**Work request:**
Write out the listing below word for word.

..........

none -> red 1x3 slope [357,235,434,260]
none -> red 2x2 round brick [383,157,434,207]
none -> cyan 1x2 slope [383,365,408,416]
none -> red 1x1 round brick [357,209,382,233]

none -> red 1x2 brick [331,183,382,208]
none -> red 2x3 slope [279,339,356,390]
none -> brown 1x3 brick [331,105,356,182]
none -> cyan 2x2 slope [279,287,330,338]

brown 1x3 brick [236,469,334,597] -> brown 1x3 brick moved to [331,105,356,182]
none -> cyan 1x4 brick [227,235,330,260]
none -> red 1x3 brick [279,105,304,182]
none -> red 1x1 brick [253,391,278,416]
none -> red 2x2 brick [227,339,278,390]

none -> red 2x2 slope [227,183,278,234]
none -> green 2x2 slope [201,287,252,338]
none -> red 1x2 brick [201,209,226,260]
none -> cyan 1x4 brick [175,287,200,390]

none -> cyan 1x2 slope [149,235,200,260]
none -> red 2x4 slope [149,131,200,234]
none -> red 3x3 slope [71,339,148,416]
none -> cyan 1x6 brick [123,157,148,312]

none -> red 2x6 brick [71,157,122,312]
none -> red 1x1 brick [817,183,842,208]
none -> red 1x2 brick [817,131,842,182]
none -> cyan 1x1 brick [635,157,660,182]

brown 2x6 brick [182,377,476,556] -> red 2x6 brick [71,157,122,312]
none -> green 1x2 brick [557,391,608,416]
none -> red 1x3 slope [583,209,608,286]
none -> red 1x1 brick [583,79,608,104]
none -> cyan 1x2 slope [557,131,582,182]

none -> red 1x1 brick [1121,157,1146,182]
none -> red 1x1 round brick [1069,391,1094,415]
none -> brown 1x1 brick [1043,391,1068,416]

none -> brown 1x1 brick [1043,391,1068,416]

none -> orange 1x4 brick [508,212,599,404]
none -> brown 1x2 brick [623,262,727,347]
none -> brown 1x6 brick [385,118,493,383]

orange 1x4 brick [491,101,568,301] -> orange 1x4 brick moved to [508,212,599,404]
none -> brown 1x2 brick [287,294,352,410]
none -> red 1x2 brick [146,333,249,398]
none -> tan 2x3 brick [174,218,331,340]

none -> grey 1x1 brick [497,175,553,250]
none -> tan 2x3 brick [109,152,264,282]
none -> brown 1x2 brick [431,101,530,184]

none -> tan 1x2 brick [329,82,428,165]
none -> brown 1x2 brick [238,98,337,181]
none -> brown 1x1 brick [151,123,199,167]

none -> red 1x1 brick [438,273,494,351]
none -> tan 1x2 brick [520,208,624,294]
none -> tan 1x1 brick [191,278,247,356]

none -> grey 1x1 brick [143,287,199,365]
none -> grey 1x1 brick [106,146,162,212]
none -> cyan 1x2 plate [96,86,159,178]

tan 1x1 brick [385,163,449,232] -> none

..........

**Answer section:**
none -> red 1x3 slope [357,235,434,260]
none -> red 2x2 round brick [383,157,434,207]
none -> cyan 1x2 slope [383,365,408,416]
none -> red 1x1 round brick [357,209,382,233]

none -> red 1x2 brick [331,183,382,208]
none -> red 2x3 slope [279,339,356,390]
none -> brown 1x3 brick [331,105,356,182]
none -> cyan 2x2 slope [279,287,330,338]

brown 1x3 brick [236,469,334,597] -> brown 1x3 brick moved to [331,105,356,182]
none -> cyan 1x4 brick [227,235,330,260]
none -> red 1x3 brick [279,105,304,182]
none -> red 1x1 brick [253,391,278,416]
none -> red 2x2 brick [227,339,278,390]

none -> red 2x2 slope [227,183,278,234]
none -> green 2x2 slope [201,287,252,338]
none -> red 1x2 brick [201,209,226,260]
none -> cyan 1x4 brick [175,287,200,390]

none -> cyan 1x2 slope [149,235,200,260]
none -> red 2x4 slope [149,131,200,234]
none -> red 3x3 slope [71,339,148,416]
none -> cyan 1x6 brick [123,157,148,312]

none -> red 2x6 brick [71,157,122,312]
none -> red 1x1 brick [817,183,842,208]
none -> red 1x2 brick [817,131,842,182]
none -> cyan 1x1 brick [635,157,660,182]

brown 2x6 brick [182,377,476,556] -> red 2x6 brick [71,157,122,312]
none -> green 1x2 brick [557,391,608,416]
none -> red 1x3 slope [583,209,608,286]
none -> red 1x1 brick [583,79,608,104]
none -> cyan 1x2 slope [557,131,582,182]

none -> red 1x1 brick [1121,157,1146,182]
none -> red 1x1 round brick [1069,391,1094,415]
none -> brown 1x1 brick [1043,391,1068,416]

none -> brown 1x1 brick [1043,391,1068,416]

none -> orange 1x4 brick [508,212,599,404]
none -> brown 1x2 brick [623,262,727,347]
none -> brown 1x6 brick [385,118,493,383]

orange 1x4 brick [491,101,568,301] -> orange 1x4 brick moved to [508,212,599,404]
none -> brown 1x2 brick [287,294,352,410]
none -> red 1x2 brick [146,333,249,398]
none -> tan 2x3 brick [174,218,331,340]

none -> grey 1x1 brick [497,175,553,250]
none -> tan 2x3 brick [109,152,264,282]
none -> brown 1x2 brick [431,101,530,184]

none -> tan 1x2 brick [329,82,428,165]
none -> brown 1x2 brick [238,98,337,181]
none -> brown 1x1 brick [151,123,199,167]

none -> red 1x1 brick [438,273,494,351]
none -> tan 1x2 brick [520,208,624,294]
none -> tan 1x1 brick [191,278,247,356]

none -> grey 1x1 brick [143,287,199,365]
none -> grey 1x1 brick [106,146,162,212]
none -> cyan 1x2 plate [96,86,159,178]

tan 1x1 brick [385,163,449,232] -> none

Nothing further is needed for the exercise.